(Data excerpts)
▬▬▬
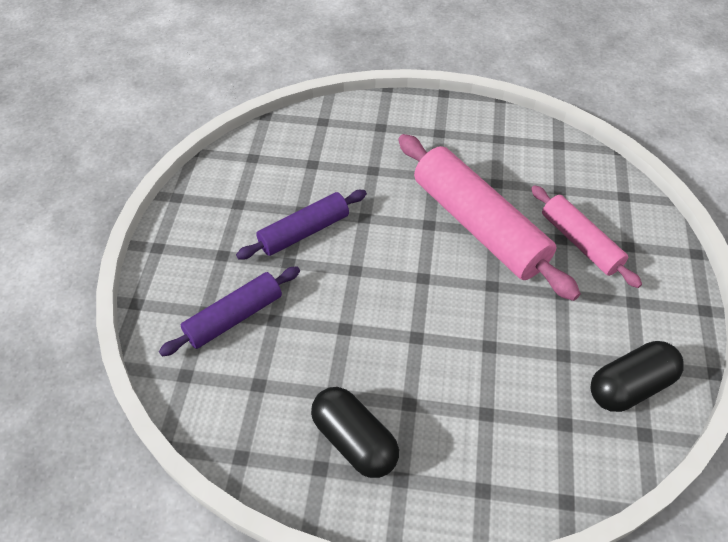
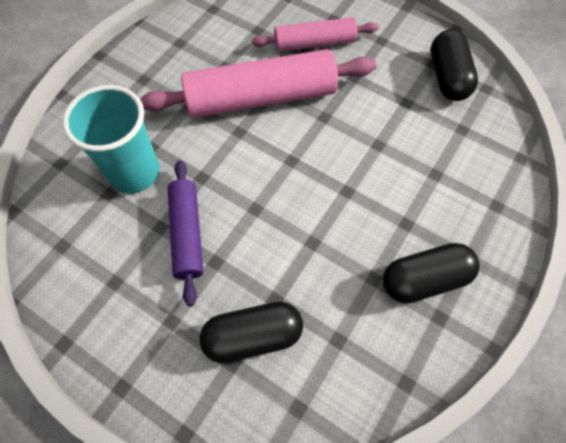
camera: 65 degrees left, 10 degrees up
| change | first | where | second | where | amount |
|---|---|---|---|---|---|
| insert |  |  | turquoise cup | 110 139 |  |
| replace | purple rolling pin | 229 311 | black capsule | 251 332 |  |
▬▬▬
* EXERCISE INSTRUCTIONS *
Leave the pictures out. Repeat every entry above exactly.

* ANSWER BOX *
camera: 65 degrees left, 10 degrees up
| change | first | where | second | where | amount |
|---|---|---|---|---|---|
| insert |  |  | turquoise cup | 110 139 |  |
| replace | purple rolling pin | 229 311 | black capsule | 251 332 |  |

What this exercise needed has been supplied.